◆ **What to produce**: Only those lines in the data below from the line containing "second_place: [529, 263, 594, 316]" through the line containing "first_place: [307, 219, 346, 255]", both included, should be restated word for word.

Object change listings:

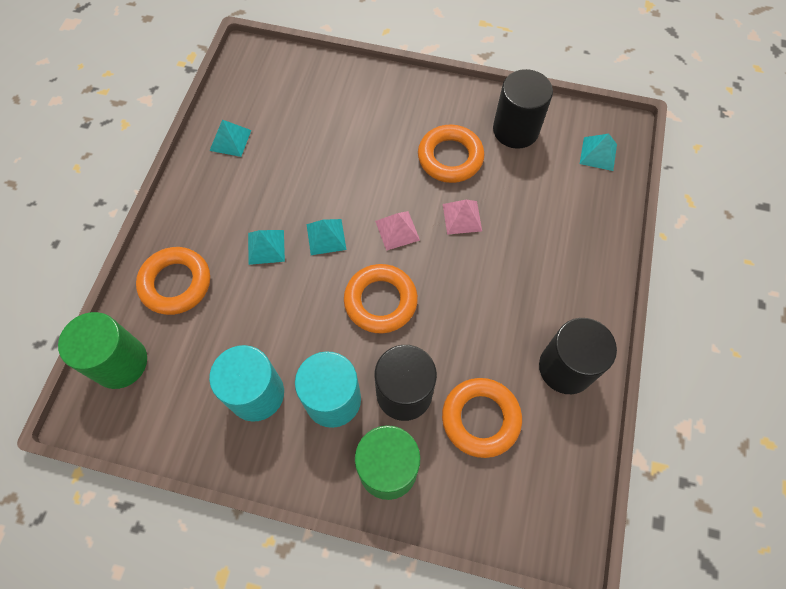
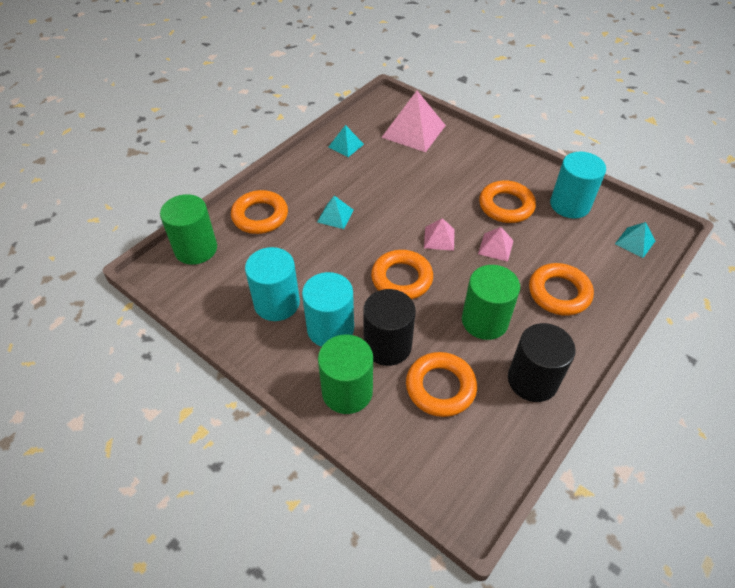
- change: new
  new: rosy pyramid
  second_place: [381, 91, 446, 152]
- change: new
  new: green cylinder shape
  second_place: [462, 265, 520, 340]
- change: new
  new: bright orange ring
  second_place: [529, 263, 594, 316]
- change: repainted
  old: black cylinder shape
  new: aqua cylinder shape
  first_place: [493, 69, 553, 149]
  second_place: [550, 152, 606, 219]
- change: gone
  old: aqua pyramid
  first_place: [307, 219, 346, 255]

* * *

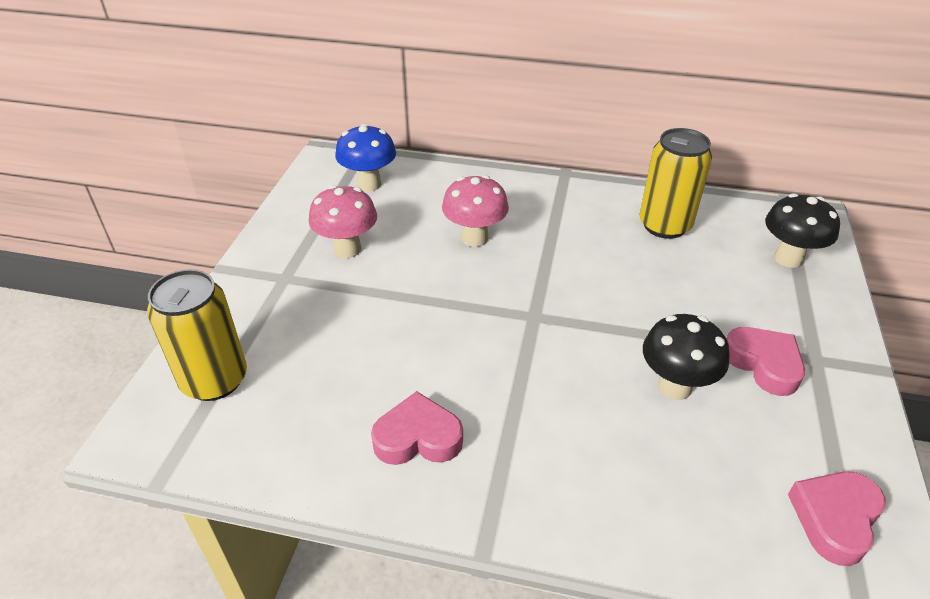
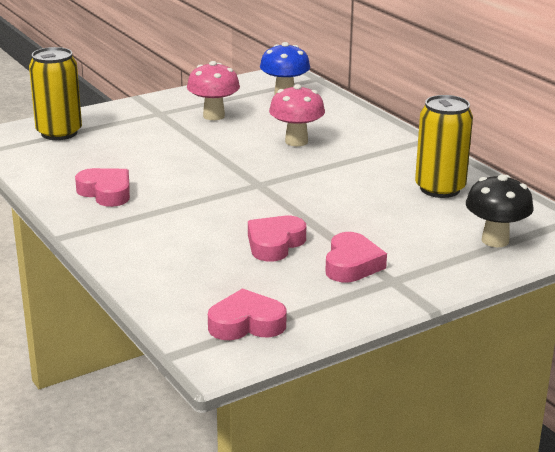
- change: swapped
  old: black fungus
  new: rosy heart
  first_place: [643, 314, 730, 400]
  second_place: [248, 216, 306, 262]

◆ **Response to the exercise**:
  second_place: [529, 263, 594, 316]
- change: repainted
  old: black cylinder shape
  new: aqua cylinder shape
  first_place: [493, 69, 553, 149]
  second_place: [550, 152, 606, 219]
- change: gone
  old: aqua pyramid
  first_place: [307, 219, 346, 255]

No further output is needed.